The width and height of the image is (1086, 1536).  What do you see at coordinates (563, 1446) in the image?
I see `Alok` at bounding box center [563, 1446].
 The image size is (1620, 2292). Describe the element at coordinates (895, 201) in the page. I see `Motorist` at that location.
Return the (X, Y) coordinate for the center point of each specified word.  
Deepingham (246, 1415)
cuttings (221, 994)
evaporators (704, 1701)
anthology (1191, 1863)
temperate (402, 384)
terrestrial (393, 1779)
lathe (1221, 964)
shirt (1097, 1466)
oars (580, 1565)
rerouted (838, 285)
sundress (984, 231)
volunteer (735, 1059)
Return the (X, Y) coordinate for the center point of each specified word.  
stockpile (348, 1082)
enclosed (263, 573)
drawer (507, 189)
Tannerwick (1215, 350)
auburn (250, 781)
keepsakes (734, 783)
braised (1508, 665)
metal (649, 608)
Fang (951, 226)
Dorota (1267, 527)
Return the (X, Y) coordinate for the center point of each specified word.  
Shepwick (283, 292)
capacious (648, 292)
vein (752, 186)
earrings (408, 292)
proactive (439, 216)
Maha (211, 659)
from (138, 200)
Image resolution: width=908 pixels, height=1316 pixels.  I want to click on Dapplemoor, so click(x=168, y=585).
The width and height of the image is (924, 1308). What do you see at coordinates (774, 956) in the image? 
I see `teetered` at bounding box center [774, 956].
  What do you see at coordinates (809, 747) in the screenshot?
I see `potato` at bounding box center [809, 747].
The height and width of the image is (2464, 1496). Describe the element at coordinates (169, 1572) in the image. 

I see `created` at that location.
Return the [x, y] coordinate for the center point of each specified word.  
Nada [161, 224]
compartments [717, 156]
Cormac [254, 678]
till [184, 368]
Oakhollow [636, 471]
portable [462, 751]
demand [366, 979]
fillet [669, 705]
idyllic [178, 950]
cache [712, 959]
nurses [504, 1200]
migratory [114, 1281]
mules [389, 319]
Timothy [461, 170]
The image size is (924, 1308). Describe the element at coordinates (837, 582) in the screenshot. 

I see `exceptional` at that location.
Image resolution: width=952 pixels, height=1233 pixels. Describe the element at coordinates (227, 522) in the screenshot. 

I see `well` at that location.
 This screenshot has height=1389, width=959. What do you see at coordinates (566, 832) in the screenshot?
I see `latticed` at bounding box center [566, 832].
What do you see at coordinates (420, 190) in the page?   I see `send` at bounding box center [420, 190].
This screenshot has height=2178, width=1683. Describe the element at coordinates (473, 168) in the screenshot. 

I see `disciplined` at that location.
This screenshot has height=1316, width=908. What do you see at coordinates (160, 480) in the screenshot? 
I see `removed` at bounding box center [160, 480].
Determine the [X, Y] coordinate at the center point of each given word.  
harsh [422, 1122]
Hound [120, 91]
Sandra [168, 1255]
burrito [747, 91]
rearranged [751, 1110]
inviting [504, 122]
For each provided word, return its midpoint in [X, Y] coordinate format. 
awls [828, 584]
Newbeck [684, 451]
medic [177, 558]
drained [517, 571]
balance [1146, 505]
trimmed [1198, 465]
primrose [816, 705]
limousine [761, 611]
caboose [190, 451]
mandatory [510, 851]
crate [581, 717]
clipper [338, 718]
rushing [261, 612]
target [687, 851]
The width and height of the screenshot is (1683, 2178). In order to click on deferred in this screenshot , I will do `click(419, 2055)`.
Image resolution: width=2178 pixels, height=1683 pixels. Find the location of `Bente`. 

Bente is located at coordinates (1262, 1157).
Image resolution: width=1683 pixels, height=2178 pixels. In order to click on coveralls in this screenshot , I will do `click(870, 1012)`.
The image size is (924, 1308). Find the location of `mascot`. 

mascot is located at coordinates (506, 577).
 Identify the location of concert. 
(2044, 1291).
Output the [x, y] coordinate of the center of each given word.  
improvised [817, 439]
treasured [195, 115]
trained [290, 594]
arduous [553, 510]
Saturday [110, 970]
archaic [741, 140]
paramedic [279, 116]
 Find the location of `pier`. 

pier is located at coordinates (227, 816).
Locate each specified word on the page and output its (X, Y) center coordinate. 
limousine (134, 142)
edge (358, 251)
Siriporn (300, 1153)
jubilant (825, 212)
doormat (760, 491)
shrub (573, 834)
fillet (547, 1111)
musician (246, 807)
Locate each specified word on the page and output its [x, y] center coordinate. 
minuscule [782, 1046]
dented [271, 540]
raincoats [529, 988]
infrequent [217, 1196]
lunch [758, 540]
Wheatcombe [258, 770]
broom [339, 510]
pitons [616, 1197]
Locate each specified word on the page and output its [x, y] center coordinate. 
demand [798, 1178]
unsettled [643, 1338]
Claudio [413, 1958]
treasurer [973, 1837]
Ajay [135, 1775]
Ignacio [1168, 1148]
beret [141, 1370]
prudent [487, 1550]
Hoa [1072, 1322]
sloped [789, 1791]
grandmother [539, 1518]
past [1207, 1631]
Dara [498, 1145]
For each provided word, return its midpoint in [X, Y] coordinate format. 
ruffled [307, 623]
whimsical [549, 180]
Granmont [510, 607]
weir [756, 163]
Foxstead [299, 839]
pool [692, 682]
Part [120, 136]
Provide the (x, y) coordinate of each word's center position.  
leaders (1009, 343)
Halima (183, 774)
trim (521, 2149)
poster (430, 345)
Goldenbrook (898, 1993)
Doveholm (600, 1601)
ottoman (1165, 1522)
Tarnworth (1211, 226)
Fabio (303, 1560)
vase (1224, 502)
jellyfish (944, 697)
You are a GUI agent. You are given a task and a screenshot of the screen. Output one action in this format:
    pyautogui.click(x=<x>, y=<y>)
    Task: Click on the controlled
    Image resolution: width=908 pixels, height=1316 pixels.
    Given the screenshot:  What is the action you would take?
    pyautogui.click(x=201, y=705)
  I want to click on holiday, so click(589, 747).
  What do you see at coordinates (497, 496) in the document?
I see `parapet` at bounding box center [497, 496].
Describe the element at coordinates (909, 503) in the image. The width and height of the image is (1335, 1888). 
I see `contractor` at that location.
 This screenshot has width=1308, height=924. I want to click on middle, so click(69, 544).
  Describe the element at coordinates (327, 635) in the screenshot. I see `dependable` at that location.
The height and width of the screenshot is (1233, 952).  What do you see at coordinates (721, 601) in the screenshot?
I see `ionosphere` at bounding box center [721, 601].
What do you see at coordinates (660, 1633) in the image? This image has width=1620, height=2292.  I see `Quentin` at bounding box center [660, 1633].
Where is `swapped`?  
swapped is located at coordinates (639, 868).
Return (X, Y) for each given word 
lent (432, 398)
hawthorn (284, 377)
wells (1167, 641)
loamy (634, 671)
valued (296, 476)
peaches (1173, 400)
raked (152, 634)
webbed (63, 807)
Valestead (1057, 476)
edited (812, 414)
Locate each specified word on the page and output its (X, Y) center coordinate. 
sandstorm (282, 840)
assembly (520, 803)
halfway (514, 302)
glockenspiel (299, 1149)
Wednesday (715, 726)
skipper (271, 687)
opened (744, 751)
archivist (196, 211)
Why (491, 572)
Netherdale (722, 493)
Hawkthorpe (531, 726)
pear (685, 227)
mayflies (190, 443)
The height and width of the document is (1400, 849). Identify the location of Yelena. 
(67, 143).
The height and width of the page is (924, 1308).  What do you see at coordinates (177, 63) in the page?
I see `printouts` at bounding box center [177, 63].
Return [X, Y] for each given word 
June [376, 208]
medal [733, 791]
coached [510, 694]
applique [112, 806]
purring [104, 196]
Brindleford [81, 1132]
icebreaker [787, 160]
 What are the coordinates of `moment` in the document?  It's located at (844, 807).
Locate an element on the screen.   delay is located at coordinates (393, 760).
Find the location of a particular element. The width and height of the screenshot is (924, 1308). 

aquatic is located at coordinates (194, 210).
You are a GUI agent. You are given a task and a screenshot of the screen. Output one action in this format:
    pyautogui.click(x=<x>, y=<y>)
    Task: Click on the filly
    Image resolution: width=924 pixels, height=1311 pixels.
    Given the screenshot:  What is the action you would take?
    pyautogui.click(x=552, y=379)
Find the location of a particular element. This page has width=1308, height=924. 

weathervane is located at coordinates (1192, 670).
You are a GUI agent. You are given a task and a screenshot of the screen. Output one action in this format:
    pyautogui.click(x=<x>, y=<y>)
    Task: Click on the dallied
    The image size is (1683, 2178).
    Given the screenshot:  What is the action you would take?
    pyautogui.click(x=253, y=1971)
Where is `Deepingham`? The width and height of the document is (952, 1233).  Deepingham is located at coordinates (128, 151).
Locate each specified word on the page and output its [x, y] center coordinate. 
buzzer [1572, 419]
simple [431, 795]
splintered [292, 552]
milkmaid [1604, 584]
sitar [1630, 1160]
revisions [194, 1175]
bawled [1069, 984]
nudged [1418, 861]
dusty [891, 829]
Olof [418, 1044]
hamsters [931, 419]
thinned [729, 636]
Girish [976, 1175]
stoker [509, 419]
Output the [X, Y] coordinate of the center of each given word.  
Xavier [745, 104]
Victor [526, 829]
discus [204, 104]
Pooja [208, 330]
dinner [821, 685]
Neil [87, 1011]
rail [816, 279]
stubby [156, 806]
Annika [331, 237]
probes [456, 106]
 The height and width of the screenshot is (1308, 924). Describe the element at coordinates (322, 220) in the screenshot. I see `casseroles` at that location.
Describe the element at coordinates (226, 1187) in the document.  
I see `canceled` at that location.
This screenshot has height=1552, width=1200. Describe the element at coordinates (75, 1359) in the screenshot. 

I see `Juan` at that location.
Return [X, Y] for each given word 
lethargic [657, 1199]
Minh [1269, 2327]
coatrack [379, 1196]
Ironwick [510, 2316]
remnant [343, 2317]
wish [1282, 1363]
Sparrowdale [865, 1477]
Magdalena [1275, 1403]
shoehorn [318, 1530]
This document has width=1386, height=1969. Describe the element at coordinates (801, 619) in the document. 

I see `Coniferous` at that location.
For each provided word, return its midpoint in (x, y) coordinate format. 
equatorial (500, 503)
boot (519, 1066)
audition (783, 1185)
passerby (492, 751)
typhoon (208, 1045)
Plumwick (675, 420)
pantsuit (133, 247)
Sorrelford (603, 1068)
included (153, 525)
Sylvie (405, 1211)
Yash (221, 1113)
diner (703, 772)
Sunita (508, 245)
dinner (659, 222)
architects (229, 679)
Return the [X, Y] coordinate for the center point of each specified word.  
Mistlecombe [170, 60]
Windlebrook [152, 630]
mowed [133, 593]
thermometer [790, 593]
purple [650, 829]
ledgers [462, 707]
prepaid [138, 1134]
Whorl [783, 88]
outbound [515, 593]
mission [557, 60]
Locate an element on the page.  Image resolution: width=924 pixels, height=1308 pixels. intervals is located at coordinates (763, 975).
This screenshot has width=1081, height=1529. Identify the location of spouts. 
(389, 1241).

######

• _Challenge_: Copy the material above word for word, from the very beginning through the line containing "center [809, 747].", with both ends included.

• _Worked solution_:
The width and height of the image is (1086, 1536).  What do you see at coordinates (563, 1446) in the image?
I see `Alok` at bounding box center [563, 1446].
 The image size is (1620, 2292). Describe the element at coordinates (895, 201) in the page. I see `Motorist` at that location.
Return the (X, Y) coordinate for the center point of each specified word.  
Deepingham (246, 1415)
cuttings (221, 994)
evaporators (704, 1701)
anthology (1191, 1863)
temperate (402, 384)
terrestrial (393, 1779)
lathe (1221, 964)
shirt (1097, 1466)
oars (580, 1565)
rerouted (838, 285)
sundress (984, 231)
volunteer (735, 1059)
Return the (X, Y) coordinate for the center point of each specified word.  
stockpile (348, 1082)
enclosed (263, 573)
drawer (507, 189)
Tannerwick (1215, 350)
auburn (250, 781)
keepsakes (734, 783)
braised (1508, 665)
metal (649, 608)
Fang (951, 226)
Dorota (1267, 527)
Return the (X, Y) coordinate for the center point of each specified word.  
Shepwick (283, 292)
capacious (648, 292)
vein (752, 186)
earrings (408, 292)
proactive (439, 216)
Maha (211, 659)
from (138, 200)
Image resolution: width=908 pixels, height=1316 pixels.  I want to click on Dapplemoor, so click(x=168, y=585).
The width and height of the image is (924, 1308). What do you see at coordinates (774, 956) in the image? 
I see `teetered` at bounding box center [774, 956].
  What do you see at coordinates (809, 747) in the screenshot?
I see `potato` at bounding box center [809, 747].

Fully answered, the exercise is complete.